TO DO »
Below are some entries. Output each one exactly as it appears.

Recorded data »
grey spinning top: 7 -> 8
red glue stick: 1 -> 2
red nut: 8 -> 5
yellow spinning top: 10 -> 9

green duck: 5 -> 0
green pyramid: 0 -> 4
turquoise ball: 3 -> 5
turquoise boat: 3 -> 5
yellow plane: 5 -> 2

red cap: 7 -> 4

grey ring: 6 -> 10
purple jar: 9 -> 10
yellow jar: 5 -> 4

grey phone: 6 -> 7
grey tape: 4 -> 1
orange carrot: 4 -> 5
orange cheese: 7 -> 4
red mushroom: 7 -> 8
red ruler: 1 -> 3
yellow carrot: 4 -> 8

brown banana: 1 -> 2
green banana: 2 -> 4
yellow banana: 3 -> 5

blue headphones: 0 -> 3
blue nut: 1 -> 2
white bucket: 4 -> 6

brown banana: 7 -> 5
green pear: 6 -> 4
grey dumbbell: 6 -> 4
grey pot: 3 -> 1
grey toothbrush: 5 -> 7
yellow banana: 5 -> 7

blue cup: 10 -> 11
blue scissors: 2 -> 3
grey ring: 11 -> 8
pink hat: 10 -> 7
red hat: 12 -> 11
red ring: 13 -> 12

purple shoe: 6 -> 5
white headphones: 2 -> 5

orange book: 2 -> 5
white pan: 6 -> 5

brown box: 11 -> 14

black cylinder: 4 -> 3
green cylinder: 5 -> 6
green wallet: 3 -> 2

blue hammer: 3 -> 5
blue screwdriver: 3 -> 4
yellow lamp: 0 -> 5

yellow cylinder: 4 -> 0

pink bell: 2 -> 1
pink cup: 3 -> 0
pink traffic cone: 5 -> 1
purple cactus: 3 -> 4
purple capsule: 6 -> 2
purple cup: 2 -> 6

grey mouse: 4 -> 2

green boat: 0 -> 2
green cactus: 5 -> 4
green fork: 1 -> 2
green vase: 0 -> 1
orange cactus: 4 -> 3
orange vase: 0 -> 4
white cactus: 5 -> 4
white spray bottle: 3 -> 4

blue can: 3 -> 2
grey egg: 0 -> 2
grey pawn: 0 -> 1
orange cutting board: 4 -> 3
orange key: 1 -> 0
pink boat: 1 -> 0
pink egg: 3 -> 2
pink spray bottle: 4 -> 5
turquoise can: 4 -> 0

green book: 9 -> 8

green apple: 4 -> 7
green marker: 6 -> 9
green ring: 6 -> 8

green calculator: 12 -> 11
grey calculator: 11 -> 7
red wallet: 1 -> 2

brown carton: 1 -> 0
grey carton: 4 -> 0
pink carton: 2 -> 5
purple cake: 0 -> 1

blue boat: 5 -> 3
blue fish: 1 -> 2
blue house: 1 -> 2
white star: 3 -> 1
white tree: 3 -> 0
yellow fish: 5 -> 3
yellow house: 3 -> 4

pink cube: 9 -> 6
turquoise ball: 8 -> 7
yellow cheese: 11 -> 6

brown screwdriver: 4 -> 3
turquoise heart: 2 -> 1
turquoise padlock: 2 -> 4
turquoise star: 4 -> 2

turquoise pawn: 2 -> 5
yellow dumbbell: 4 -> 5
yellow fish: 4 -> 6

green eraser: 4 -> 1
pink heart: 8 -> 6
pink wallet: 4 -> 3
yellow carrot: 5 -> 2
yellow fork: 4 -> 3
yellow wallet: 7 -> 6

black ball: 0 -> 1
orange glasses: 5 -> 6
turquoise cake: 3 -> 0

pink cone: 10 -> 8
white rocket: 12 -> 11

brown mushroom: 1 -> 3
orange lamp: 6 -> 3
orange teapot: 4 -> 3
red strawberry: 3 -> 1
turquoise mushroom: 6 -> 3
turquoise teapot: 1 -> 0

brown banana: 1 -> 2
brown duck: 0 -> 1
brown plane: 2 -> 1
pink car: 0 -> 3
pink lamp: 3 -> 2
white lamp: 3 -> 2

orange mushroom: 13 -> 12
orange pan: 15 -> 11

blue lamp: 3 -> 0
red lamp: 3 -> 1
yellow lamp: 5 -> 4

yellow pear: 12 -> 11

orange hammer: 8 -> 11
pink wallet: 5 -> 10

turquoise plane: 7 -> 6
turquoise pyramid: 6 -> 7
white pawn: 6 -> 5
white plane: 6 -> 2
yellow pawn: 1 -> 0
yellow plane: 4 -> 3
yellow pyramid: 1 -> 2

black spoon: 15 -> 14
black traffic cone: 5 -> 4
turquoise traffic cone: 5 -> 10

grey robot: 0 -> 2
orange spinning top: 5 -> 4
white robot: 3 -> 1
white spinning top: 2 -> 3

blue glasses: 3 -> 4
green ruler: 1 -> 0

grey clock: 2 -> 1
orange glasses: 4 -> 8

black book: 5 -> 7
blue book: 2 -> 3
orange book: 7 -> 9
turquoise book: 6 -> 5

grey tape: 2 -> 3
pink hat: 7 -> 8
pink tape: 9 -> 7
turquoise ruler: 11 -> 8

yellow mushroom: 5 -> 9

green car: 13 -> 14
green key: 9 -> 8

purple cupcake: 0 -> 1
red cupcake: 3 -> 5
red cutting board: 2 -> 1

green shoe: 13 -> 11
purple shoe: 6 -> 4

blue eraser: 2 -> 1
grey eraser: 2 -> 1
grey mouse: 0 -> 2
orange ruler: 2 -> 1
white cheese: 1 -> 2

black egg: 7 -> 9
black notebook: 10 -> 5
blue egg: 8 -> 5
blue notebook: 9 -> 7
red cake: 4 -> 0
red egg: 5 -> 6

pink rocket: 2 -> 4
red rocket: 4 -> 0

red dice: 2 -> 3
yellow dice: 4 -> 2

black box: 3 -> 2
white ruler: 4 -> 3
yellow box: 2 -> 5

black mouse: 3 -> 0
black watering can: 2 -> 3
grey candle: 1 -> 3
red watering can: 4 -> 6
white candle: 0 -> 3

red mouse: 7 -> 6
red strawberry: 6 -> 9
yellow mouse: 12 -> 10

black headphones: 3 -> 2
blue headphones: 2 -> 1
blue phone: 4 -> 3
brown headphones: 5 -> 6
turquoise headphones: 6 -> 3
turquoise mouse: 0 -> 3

ANSWER TO THIS TASK »
grey spinning top: 7 -> 8
red glue stick: 1 -> 2
red nut: 8 -> 5
yellow spinning top: 10 -> 9

green duck: 5 -> 0
green pyramid: 0 -> 4
turquoise ball: 3 -> 5
turquoise boat: 3 -> 5
yellow plane: 5 -> 2

red cap: 7 -> 4

grey ring: 6 -> 10
purple jar: 9 -> 10
yellow jar: 5 -> 4

grey phone: 6 -> 7
grey tape: 4 -> 1
orange carrot: 4 -> 5
orange cheese: 7 -> 4
red mushroom: 7 -> 8
red ruler: 1 -> 3
yellow carrot: 4 -> 8

brown banana: 1 -> 2
green banana: 2 -> 4
yellow banana: 3 -> 5

blue headphones: 0 -> 3
blue nut: 1 -> 2
white bucket: 4 -> 6

brown banana: 7 -> 5
green pear: 6 -> 4
grey dumbbell: 6 -> 4
grey pot: 3 -> 1
grey toothbrush: 5 -> 7
yellow banana: 5 -> 7

blue cup: 10 -> 11
blue scissors: 2 -> 3
grey ring: 11 -> 8
pink hat: 10 -> 7
red hat: 12 -> 11
red ring: 13 -> 12

purple shoe: 6 -> 5
white headphones: 2 -> 5

orange book: 2 -> 5
white pan: 6 -> 5

brown box: 11 -> 14

black cylinder: 4 -> 3
green cylinder: 5 -> 6
green wallet: 3 -> 2

blue hammer: 3 -> 5
blue screwdriver: 3 -> 4
yellow lamp: 0 -> 5

yellow cylinder: 4 -> 0

pink bell: 2 -> 1
pink cup: 3 -> 0
pink traffic cone: 5 -> 1
purple cactus: 3 -> 4
purple capsule: 6 -> 2
purple cup: 2 -> 6

grey mouse: 4 -> 2

green boat: 0 -> 2
green cactus: 5 -> 4
green fork: 1 -> 2
green vase: 0 -> 1
orange cactus: 4 -> 3
orange vase: 0 -> 4
white cactus: 5 -> 4
white spray bottle: 3 -> 4

blue can: 3 -> 2
grey egg: 0 -> 2
grey pawn: 0 -> 1
orange cutting board: 4 -> 3
orange key: 1 -> 0
pink boat: 1 -> 0
pink egg: 3 -> 2
pink spray bottle: 4 -> 5
turquoise can: 4 -> 0

green book: 9 -> 8

green apple: 4 -> 7
green marker: 6 -> 9
green ring: 6 -> 8

green calculator: 12 -> 11
grey calculator: 11 -> 7
red wallet: 1 -> 2

brown carton: 1 -> 0
grey carton: 4 -> 0
pink carton: 2 -> 5
purple cake: 0 -> 1

blue boat: 5 -> 3
blue fish: 1 -> 2
blue house: 1 -> 2
white star: 3 -> 1
white tree: 3 -> 0
yellow fish: 5 -> 3
yellow house: 3 -> 4

pink cube: 9 -> 6
turquoise ball: 8 -> 7
yellow cheese: 11 -> 6

brown screwdriver: 4 -> 3
turquoise heart: 2 -> 1
turquoise padlock: 2 -> 4
turquoise star: 4 -> 2

turquoise pawn: 2 -> 5
yellow dumbbell: 4 -> 5
yellow fish: 4 -> 6

green eraser: 4 -> 1
pink heart: 8 -> 6
pink wallet: 4 -> 3
yellow carrot: 5 -> 2
yellow fork: 4 -> 3
yellow wallet: 7 -> 6

black ball: 0 -> 1
orange glasses: 5 -> 6
turquoise cake: 3 -> 0

pink cone: 10 -> 8
white rocket: 12 -> 11

brown mushroom: 1 -> 3
orange lamp: 6 -> 3
orange teapot: 4 -> 3
red strawberry: 3 -> 1
turquoise mushroom: 6 -> 3
turquoise teapot: 1 -> 0

brown banana: 1 -> 2
brown duck: 0 -> 1
brown plane: 2 -> 1
pink car: 0 -> 3
pink lamp: 3 -> 2
white lamp: 3 -> 2

orange mushroom: 13 -> 12
orange pan: 15 -> 11

blue lamp: 3 -> 0
red lamp: 3 -> 1
yellow lamp: 5 -> 4

yellow pear: 12 -> 11

orange hammer: 8 -> 11
pink wallet: 5 -> 10

turquoise plane: 7 -> 6
turquoise pyramid: 6 -> 7
white pawn: 6 -> 5
white plane: 6 -> 2
yellow pawn: 1 -> 0
yellow plane: 4 -> 3
yellow pyramid: 1 -> 2

black spoon: 15 -> 14
black traffic cone: 5 -> 4
turquoise traffic cone: 5 -> 10

grey robot: 0 -> 2
orange spinning top: 5 -> 4
white robot: 3 -> 1
white spinning top: 2 -> 3

blue glasses: 3 -> 4
green ruler: 1 -> 0

grey clock: 2 -> 1
orange glasses: 4 -> 8

black book: 5 -> 7
blue book: 2 -> 3
orange book: 7 -> 9
turquoise book: 6 -> 5

grey tape: 2 -> 3
pink hat: 7 -> 8
pink tape: 9 -> 7
turquoise ruler: 11 -> 8

yellow mushroom: 5 -> 9

green car: 13 -> 14
green key: 9 -> 8

purple cupcake: 0 -> 1
red cupcake: 3 -> 5
red cutting board: 2 -> 1

green shoe: 13 -> 11
purple shoe: 6 -> 4

blue eraser: 2 -> 1
grey eraser: 2 -> 1
grey mouse: 0 -> 2
orange ruler: 2 -> 1
white cheese: 1 -> 2

black egg: 7 -> 9
black notebook: 10 -> 5
blue egg: 8 -> 5
blue notebook: 9 -> 7
red cake: 4 -> 0
red egg: 5 -> 6

pink rocket: 2 -> 4
red rocket: 4 -> 0

red dice: 2 -> 3
yellow dice: 4 -> 2

black box: 3 -> 2
white ruler: 4 -> 3
yellow box: 2 -> 5

black mouse: 3 -> 0
black watering can: 2 -> 3
grey candle: 1 -> 3
red watering can: 4 -> 6
white candle: 0 -> 3

red mouse: 7 -> 6
red strawberry: 6 -> 9
yellow mouse: 12 -> 10

black headphones: 3 -> 2
blue headphones: 2 -> 1
blue phone: 4 -> 3
brown headphones: 5 -> 6
turquoise headphones: 6 -> 3
turquoise mouse: 0 -> 3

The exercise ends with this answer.